RAW DATA
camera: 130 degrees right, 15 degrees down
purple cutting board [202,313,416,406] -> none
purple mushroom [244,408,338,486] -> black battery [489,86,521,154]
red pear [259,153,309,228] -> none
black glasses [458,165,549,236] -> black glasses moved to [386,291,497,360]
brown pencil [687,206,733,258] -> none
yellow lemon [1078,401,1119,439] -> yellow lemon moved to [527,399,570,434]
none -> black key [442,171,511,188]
---
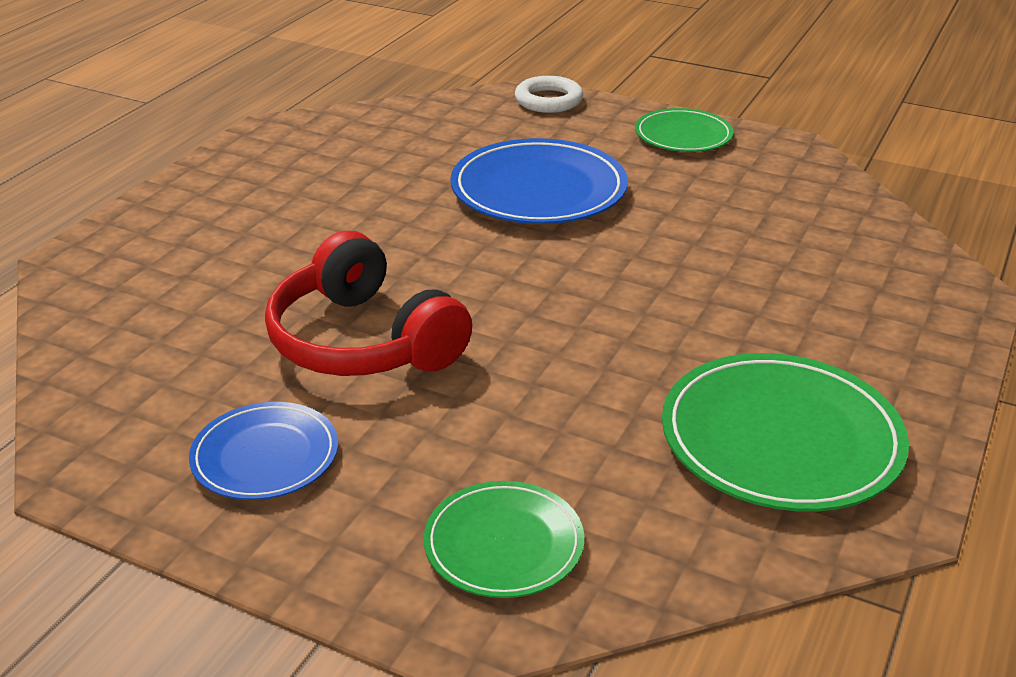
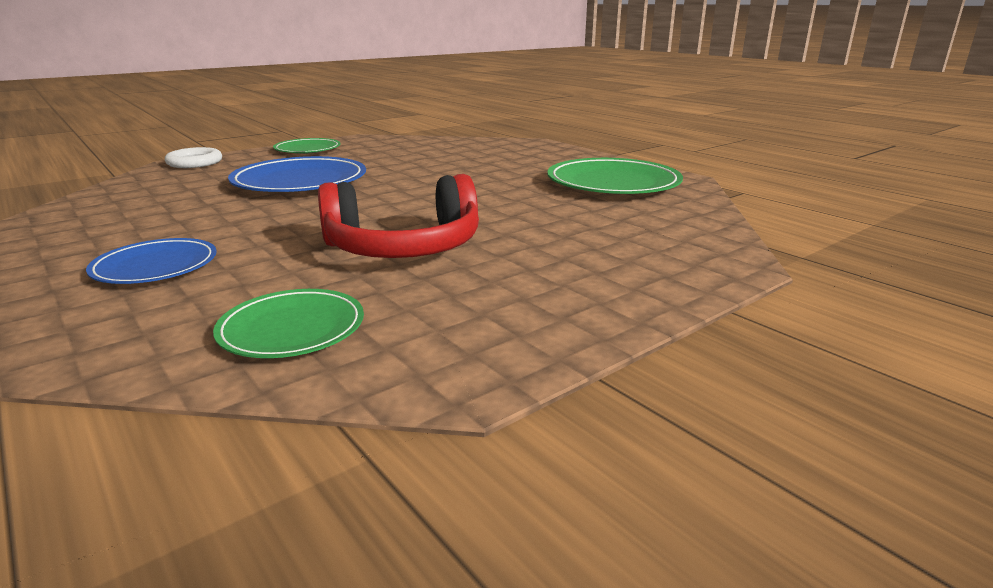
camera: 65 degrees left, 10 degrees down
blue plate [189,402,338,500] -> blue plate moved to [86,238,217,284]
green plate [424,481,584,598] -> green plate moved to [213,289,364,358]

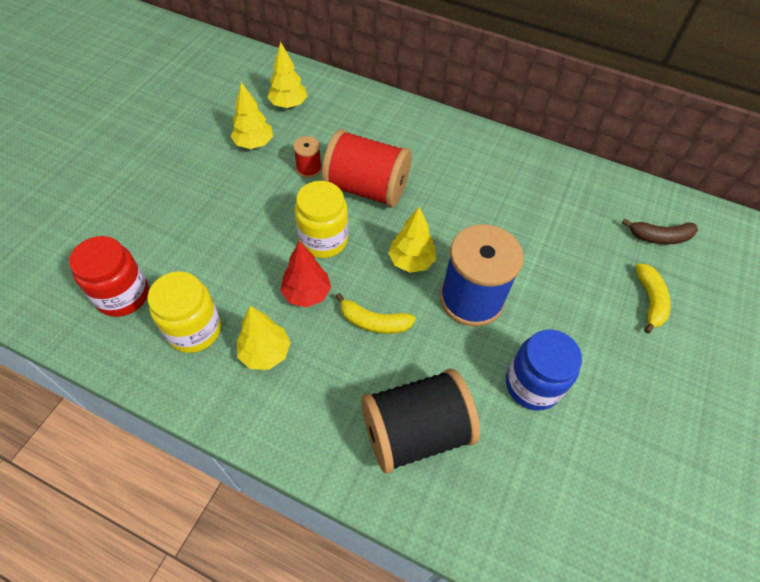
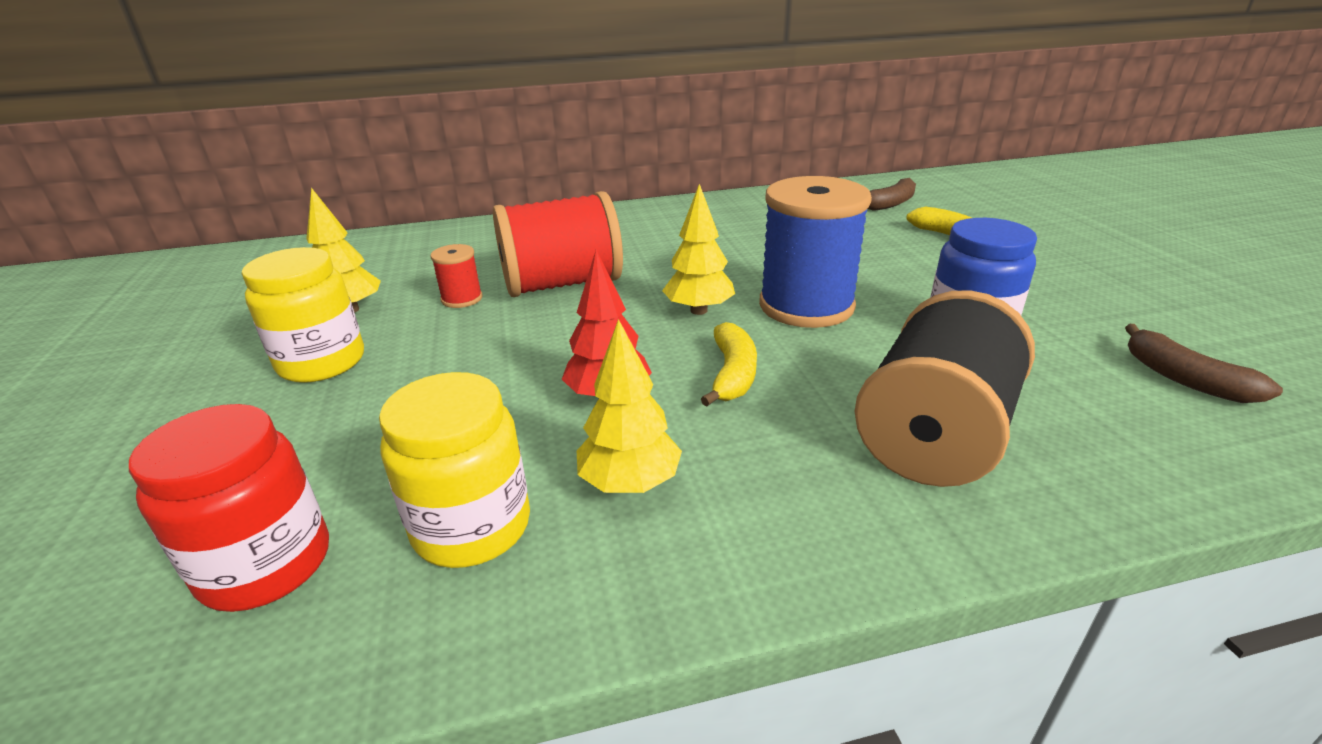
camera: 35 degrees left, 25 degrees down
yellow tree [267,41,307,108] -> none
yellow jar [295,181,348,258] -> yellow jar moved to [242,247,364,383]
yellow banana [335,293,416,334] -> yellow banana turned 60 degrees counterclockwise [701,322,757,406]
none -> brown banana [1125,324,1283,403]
* * *
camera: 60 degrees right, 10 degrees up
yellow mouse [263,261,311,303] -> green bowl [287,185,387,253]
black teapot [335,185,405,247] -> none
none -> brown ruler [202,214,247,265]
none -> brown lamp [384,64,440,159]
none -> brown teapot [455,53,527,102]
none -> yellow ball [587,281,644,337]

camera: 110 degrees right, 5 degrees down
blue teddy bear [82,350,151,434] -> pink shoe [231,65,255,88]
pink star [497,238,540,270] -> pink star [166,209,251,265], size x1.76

EXERCISE AIM
Write down again, exactly as given, only the lines above that fall from the line with "none -> brown ruler [202,214,247,265]" to the line with "blue teddy bear", inclusive.

ANSWER SECTION
none -> brown ruler [202,214,247,265]
none -> brown lamp [384,64,440,159]
none -> brown teapot [455,53,527,102]
none -> yellow ball [587,281,644,337]

camera: 110 degrees right, 5 degrees down
blue teddy bear [82,350,151,434] -> pink shoe [231,65,255,88]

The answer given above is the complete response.